**Task directions:**
Every line below should be repeated exactly.

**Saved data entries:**
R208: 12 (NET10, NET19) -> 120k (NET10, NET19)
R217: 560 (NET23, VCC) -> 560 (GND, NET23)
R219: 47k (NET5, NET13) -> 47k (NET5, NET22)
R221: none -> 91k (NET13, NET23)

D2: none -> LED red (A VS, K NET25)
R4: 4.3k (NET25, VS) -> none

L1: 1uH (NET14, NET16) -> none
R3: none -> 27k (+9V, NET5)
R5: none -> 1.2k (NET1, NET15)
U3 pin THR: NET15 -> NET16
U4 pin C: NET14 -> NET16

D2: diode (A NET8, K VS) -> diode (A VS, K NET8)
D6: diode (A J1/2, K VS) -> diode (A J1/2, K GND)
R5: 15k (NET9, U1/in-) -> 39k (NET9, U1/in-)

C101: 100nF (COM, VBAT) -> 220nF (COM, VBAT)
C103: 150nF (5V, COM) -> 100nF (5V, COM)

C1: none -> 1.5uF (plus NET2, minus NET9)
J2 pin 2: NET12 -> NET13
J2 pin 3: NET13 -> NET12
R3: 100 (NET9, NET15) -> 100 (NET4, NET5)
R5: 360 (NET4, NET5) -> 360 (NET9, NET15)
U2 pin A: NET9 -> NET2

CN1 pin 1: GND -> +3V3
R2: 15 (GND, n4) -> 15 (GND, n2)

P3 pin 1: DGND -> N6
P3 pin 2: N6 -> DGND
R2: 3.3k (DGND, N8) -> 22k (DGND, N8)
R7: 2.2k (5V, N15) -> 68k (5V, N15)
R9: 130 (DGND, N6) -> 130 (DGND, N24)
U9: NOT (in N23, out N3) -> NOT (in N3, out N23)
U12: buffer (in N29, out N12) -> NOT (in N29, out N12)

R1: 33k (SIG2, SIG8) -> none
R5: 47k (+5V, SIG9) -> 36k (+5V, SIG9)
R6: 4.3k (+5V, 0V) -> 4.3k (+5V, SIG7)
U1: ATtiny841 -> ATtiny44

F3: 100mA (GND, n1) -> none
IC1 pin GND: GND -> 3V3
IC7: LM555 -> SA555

**Answer box:**
R208: 12 (NET10, NET19) -> 120k (NET10, NET19)
R217: 560 (NET23, VCC) -> 560 (GND, NET23)
R219: 47k (NET5, NET13) -> 47k (NET5, NET22)
R221: none -> 91k (NET13, NET23)

D2: none -> LED red (A VS, K NET25)
R4: 4.3k (NET25, VS) -> none

L1: 1uH (NET14, NET16) -> none
R3: none -> 27k (+9V, NET5)
R5: none -> 1.2k (NET1, NET15)
U3 pin THR: NET15 -> NET16
U4 pin C: NET14 -> NET16

D2: diode (A NET8, K VS) -> diode (A VS, K NET8)
D6: diode (A J1/2, K VS) -> diode (A J1/2, K GND)
R5: 15k (NET9, U1/in-) -> 39k (NET9, U1/in-)

C101: 100nF (COM, VBAT) -> 220nF (COM, VBAT)
C103: 150nF (5V, COM) -> 100nF (5V, COM)

C1: none -> 1.5uF (plus NET2, minus NET9)
J2 pin 2: NET12 -> NET13
J2 pin 3: NET13 -> NET12
R3: 100 (NET9, NET15) -> 100 (NET4, NET5)
R5: 360 (NET4, NET5) -> 360 (NET9, NET15)
U2 pin A: NET9 -> NET2

CN1 pin 1: GND -> +3V3
R2: 15 (GND, n4) -> 15 (GND, n2)

P3 pin 1: DGND -> N6
P3 pin 2: N6 -> DGND
R2: 3.3k (DGND, N8) -> 22k (DGND, N8)
R7: 2.2k (5V, N15) -> 68k (5V, N15)
R9: 130 (DGND, N6) -> 130 (DGND, N24)
U9: NOT (in N23, out N3) -> NOT (in N3, out N23)
U12: buffer (in N29, out N12) -> NOT (in N29, out N12)

R1: 33k (SIG2, SIG8) -> none
R5: 47k (+5V, SIG9) -> 36k (+5V, SIG9)
R6: 4.3k (+5V, 0V) -> 4.3k (+5V, SIG7)
U1: ATtiny841 -> ATtiny44

F3: 100mA (GND, n1) -> none
IC1 pin GND: GND -> 3V3
IC7: LM555 -> SA555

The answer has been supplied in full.